Available records:
BEGIN
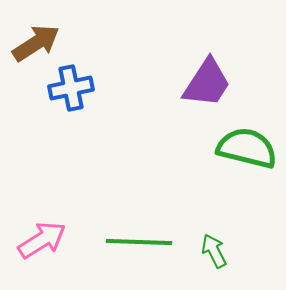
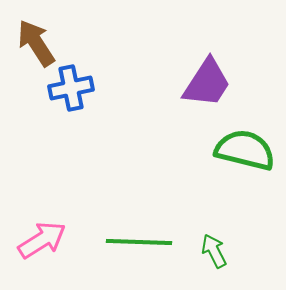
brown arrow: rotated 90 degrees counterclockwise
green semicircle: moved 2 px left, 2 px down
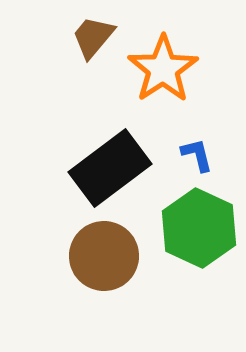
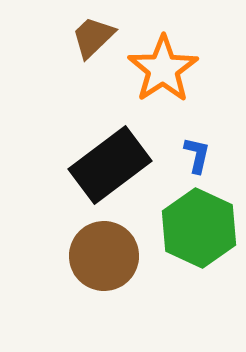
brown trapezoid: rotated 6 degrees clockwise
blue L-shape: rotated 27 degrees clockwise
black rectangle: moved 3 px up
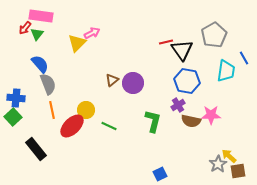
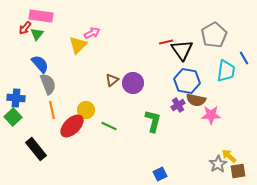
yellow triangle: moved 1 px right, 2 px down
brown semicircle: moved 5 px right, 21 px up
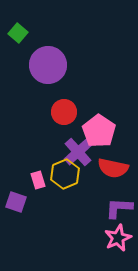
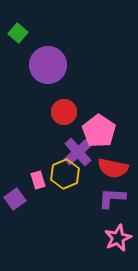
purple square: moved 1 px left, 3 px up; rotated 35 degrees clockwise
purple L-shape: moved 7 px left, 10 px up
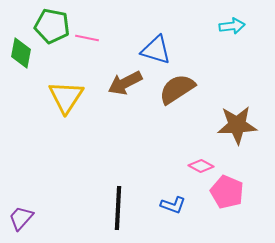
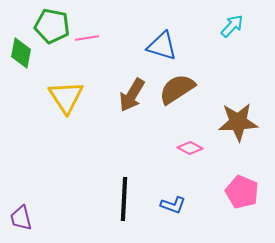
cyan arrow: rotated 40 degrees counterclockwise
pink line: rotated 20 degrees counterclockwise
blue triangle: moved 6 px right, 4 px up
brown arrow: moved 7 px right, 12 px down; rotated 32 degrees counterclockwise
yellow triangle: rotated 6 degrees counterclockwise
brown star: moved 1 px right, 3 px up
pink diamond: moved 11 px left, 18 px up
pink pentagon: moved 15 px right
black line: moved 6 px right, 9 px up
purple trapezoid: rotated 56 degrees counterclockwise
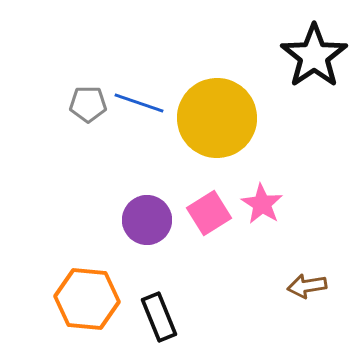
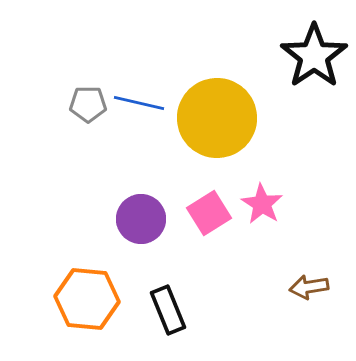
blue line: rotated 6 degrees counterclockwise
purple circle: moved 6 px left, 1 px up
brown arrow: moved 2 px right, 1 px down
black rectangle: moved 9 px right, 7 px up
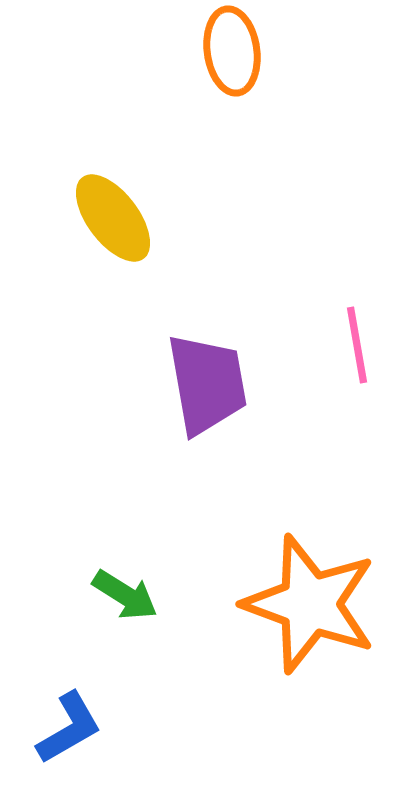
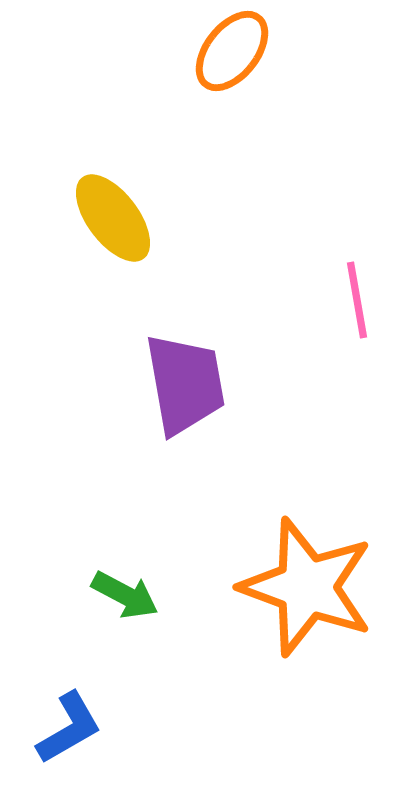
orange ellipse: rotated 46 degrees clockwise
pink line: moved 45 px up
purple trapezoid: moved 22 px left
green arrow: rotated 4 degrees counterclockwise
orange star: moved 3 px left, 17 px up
END
Produce an exact copy of each line of data, skipping embedded images.

Worked solution:
brown arrow: rotated 90 degrees counterclockwise
green semicircle: moved 2 px left, 2 px down
brown trapezoid: rotated 6 degrees clockwise
blue L-shape: rotated 27 degrees clockwise
black rectangle: moved 3 px up
yellow triangle: moved 1 px right, 2 px down
brown semicircle: moved 5 px right, 21 px up
purple square: moved 1 px left, 3 px up; rotated 35 degrees clockwise
purple L-shape: moved 7 px left, 10 px up
cyan arrow: rotated 40 degrees counterclockwise
pink line: rotated 20 degrees counterclockwise
blue triangle: moved 6 px right, 4 px up
brown arrow: moved 7 px right, 12 px down; rotated 32 degrees counterclockwise
yellow triangle: rotated 6 degrees counterclockwise
brown star: moved 1 px right, 3 px up
pink diamond: moved 11 px left, 18 px up
pink pentagon: moved 15 px right
black line: moved 6 px right, 9 px up
purple trapezoid: rotated 56 degrees counterclockwise
blue line: rotated 6 degrees counterclockwise
purple circle: moved 6 px left, 1 px up
brown arrow: moved 2 px right, 1 px down
black rectangle: moved 9 px right, 7 px up
orange ellipse: rotated 46 degrees clockwise
pink line: moved 45 px up
purple trapezoid: moved 22 px left
green arrow: rotated 4 degrees counterclockwise
orange star: moved 3 px left, 17 px up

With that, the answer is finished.